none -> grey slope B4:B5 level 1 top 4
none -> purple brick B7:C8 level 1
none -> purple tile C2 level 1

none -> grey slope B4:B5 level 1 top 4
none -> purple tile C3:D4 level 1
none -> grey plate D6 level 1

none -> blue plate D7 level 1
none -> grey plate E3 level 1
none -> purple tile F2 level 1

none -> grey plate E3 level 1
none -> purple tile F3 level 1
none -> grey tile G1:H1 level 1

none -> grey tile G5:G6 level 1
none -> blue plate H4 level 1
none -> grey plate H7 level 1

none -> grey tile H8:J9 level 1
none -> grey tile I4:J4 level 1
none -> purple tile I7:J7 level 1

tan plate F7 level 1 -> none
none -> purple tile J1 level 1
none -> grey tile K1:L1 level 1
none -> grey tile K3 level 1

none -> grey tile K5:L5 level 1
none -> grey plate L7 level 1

|---|

**Problem**
Set down, exactly and in full, the lines from the one containing "none -> purple tile J1 level 1" through the end of the entries; no other line belongs.

**Exercise answer**
none -> purple tile J1 level 1
none -> grey tile K1:L1 level 1
none -> grey tile K3 level 1

none -> grey tile K5:L5 level 1
none -> grey plate L7 level 1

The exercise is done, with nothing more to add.